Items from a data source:
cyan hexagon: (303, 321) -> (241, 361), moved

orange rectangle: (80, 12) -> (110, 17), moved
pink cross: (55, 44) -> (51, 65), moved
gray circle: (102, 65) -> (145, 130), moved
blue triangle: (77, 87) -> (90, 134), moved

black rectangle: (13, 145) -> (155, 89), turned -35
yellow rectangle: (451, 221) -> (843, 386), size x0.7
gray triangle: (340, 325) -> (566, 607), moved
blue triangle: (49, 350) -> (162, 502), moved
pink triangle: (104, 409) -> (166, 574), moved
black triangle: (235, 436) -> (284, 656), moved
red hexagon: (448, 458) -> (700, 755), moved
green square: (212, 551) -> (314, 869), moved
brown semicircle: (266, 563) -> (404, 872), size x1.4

...

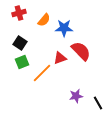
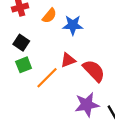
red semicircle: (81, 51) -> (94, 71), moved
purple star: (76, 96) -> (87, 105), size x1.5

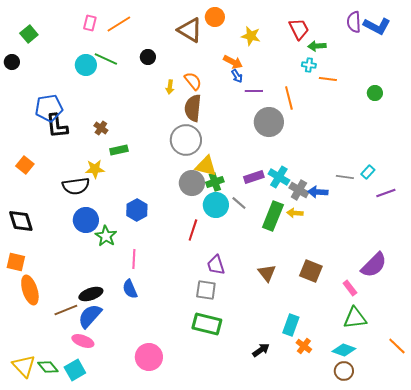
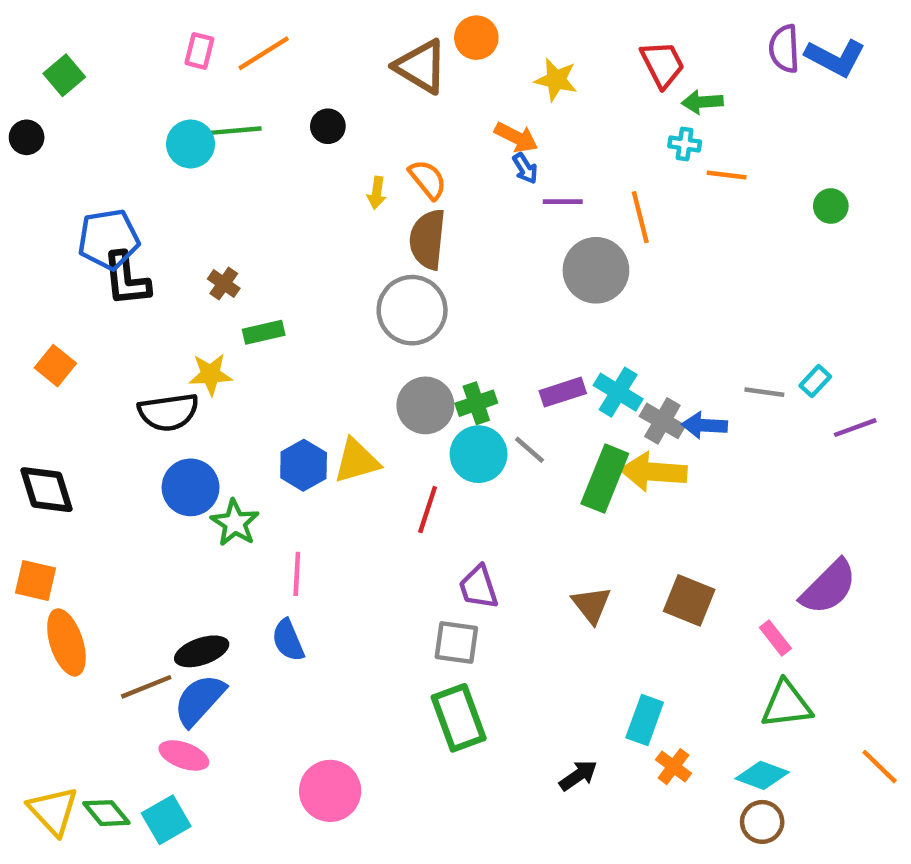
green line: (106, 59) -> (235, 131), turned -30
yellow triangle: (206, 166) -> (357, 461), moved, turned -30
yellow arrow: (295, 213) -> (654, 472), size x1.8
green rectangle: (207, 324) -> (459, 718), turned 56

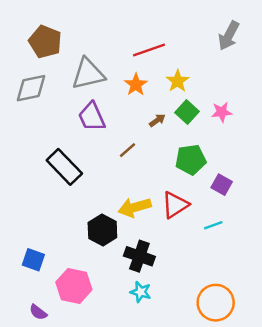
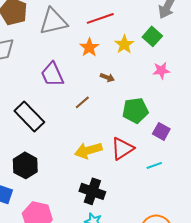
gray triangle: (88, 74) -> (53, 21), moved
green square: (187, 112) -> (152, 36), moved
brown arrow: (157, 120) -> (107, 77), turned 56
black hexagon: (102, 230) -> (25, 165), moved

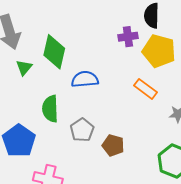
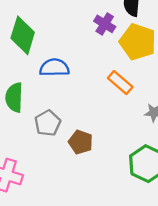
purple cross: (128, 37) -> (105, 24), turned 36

(EXERCISE REQUIREMENTS)
If a line in the records above contains the word "square", count it, then give the total and nothing else.

(YOUR RESPONSE)
2